> [Input]:
Segment Open
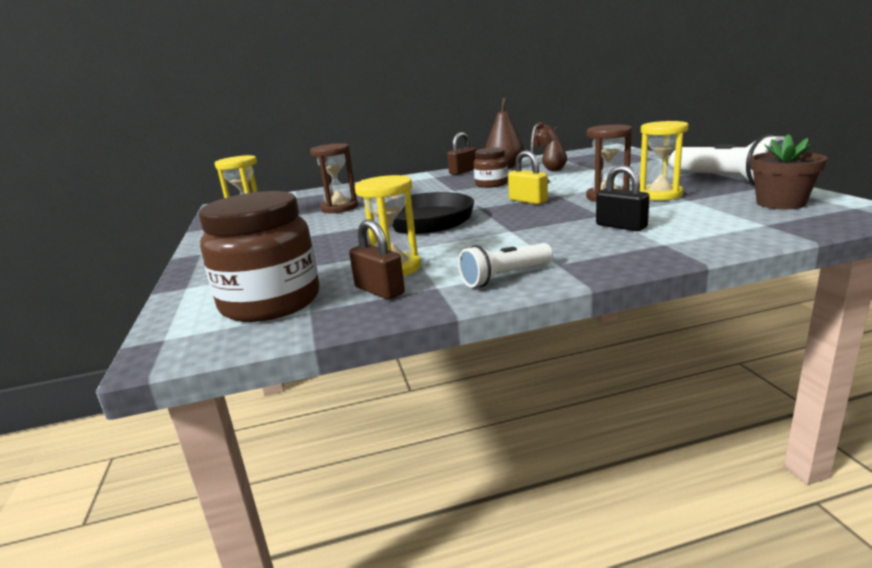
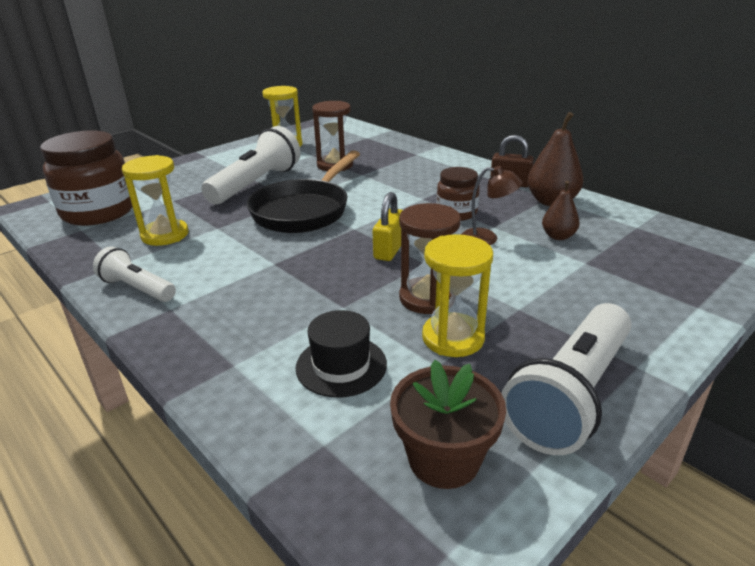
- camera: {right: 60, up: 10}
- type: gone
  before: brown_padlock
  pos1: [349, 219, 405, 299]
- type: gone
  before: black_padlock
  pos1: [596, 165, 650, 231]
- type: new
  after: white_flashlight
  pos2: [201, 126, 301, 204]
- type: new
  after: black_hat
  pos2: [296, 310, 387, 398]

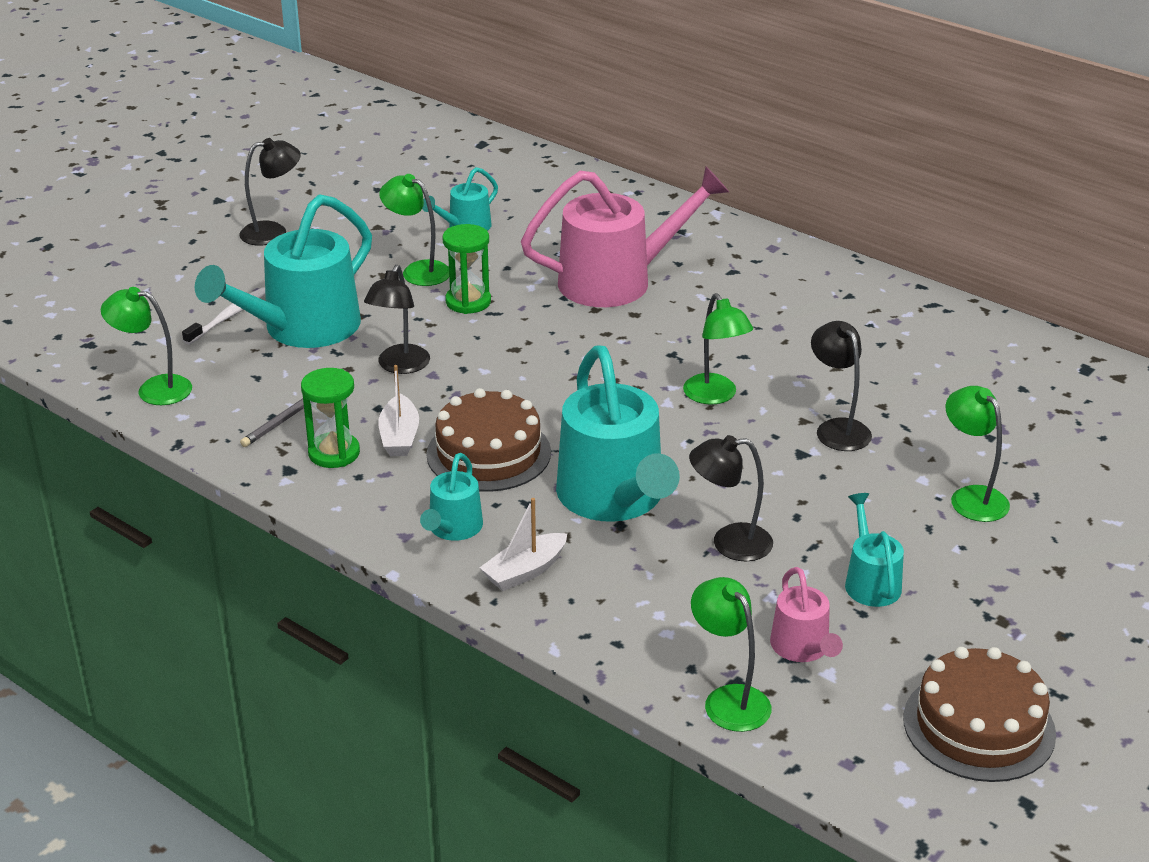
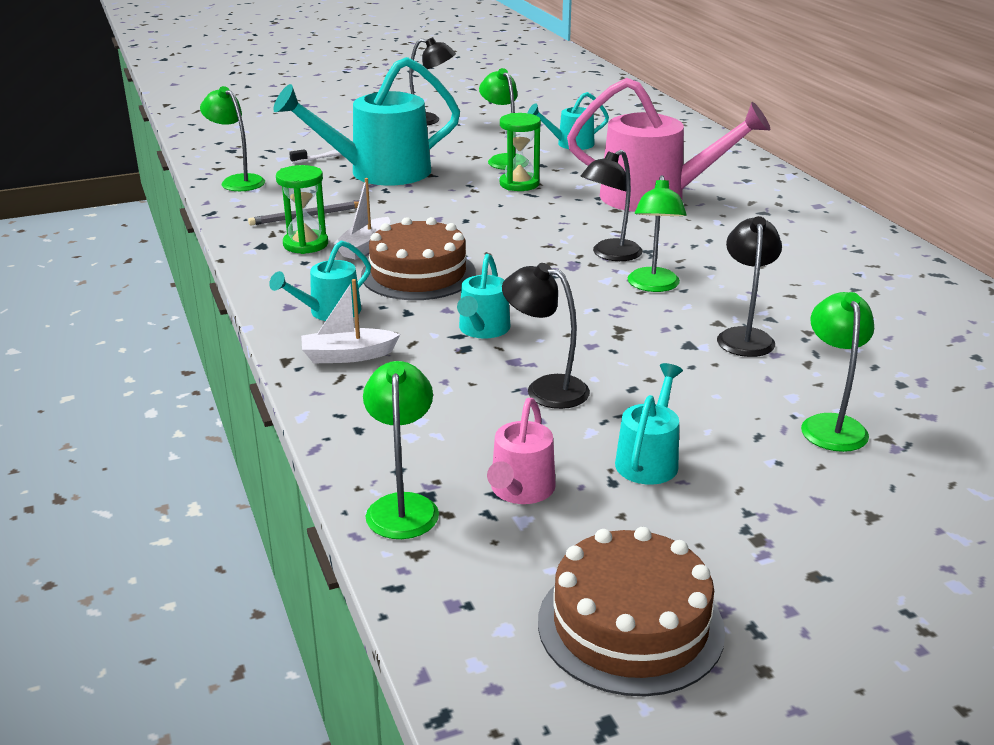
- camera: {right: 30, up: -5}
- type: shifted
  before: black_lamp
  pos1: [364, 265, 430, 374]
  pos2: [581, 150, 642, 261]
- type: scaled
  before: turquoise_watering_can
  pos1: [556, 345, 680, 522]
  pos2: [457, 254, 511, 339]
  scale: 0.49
Segment Closed
Segment Open
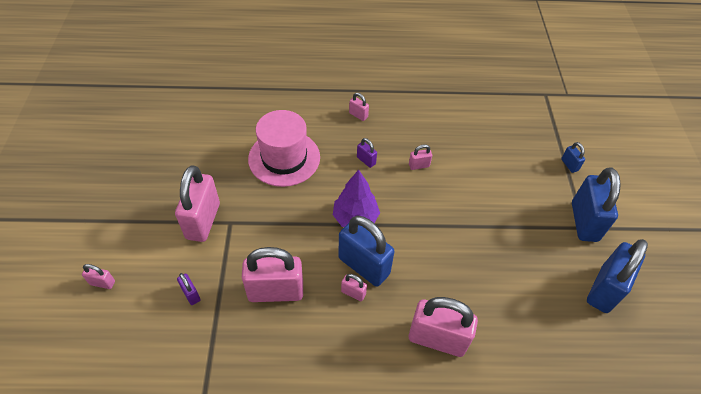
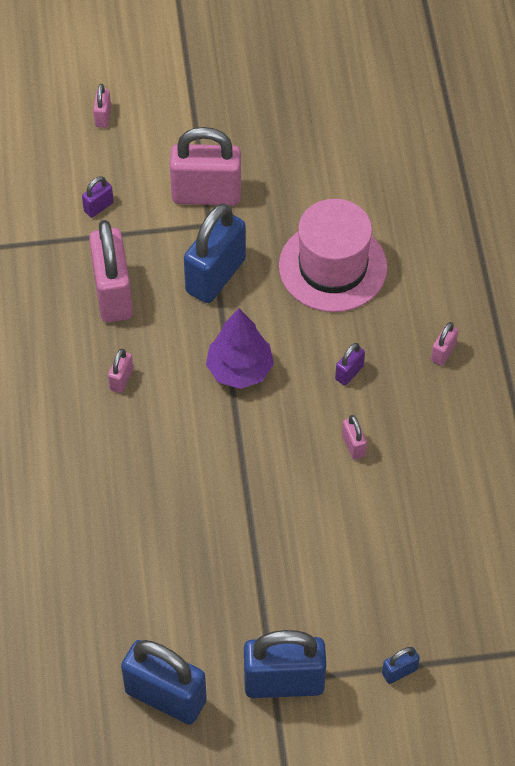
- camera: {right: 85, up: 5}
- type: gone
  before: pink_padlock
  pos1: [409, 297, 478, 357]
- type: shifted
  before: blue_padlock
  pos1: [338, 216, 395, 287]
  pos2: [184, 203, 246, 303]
Segment Closed
> [Task description]: Note every line in the material with "after" and copy it.

> [Result of the task]:
  after: white_flashlight
  after: black_hat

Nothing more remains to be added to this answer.